> **PROBLEM TO SOLVE**: Each line below either holds the string "orange" or doesn't. Count those that do and give only the number.

> **DATA SUPPLIED**:
========

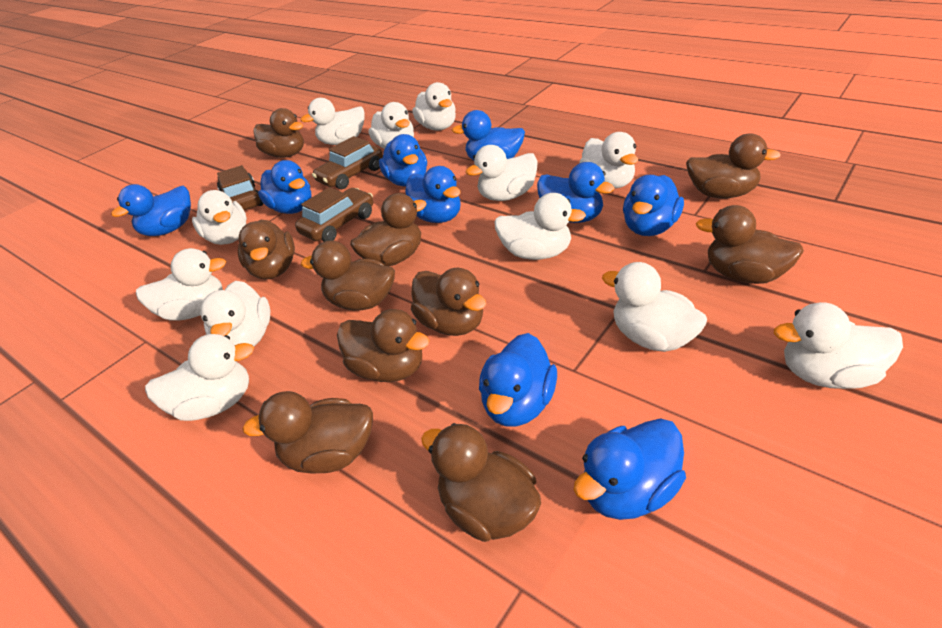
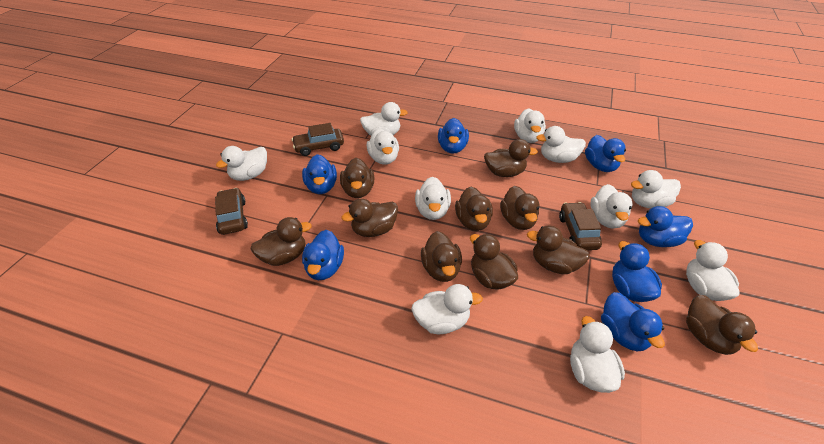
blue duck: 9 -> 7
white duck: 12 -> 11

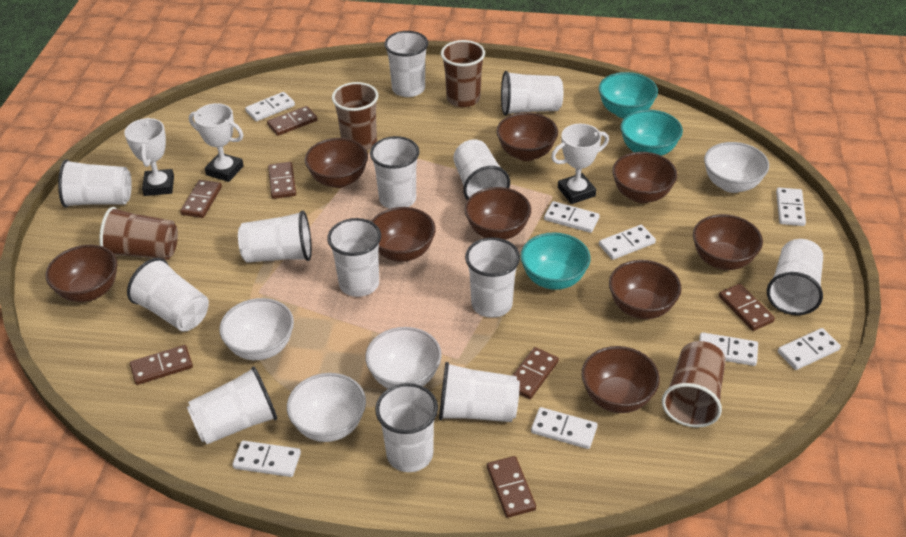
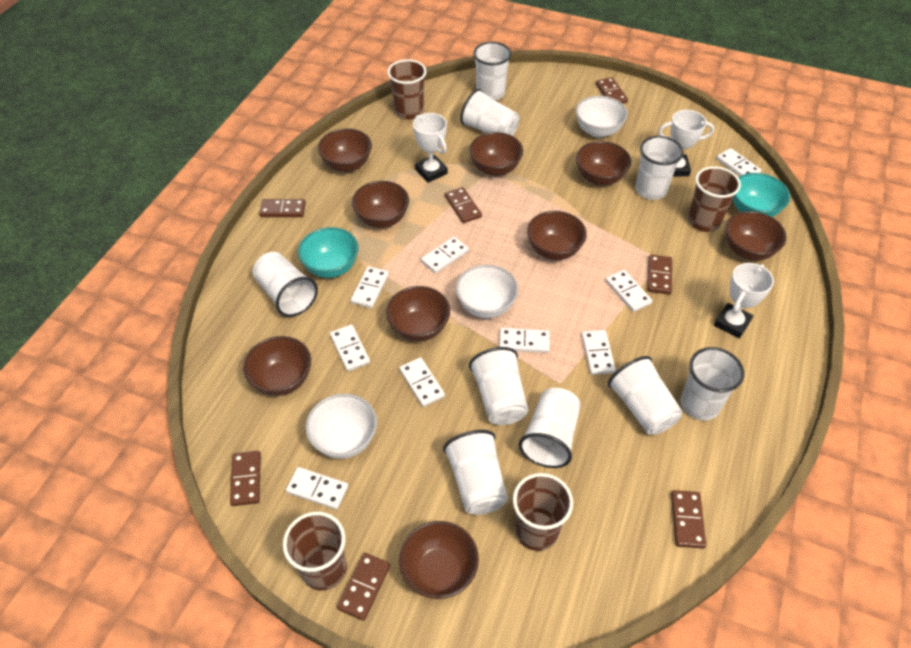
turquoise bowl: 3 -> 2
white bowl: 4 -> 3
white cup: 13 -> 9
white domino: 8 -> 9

========

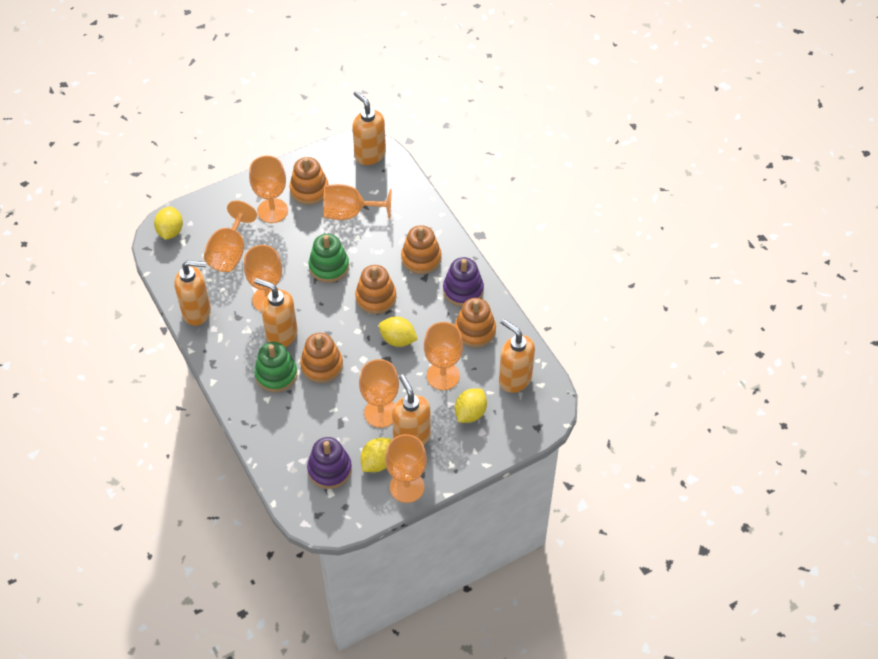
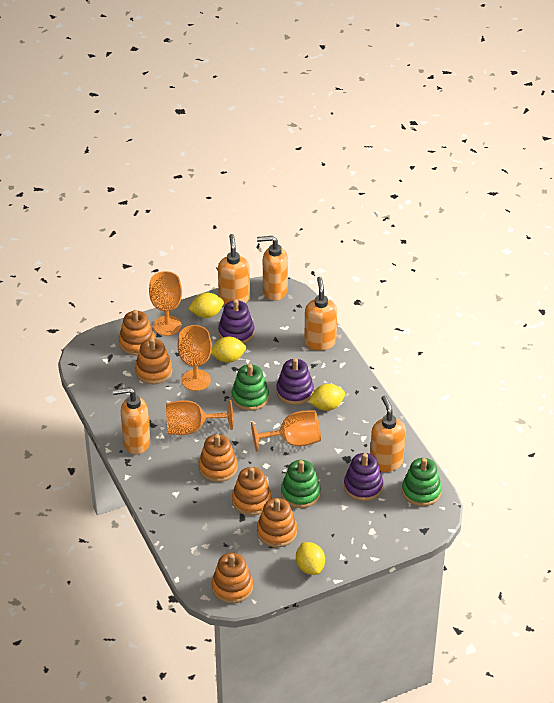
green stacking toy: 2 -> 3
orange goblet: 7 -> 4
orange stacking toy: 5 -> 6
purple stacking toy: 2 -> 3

========

> **ANSWER TO THE EXERCISE**: 2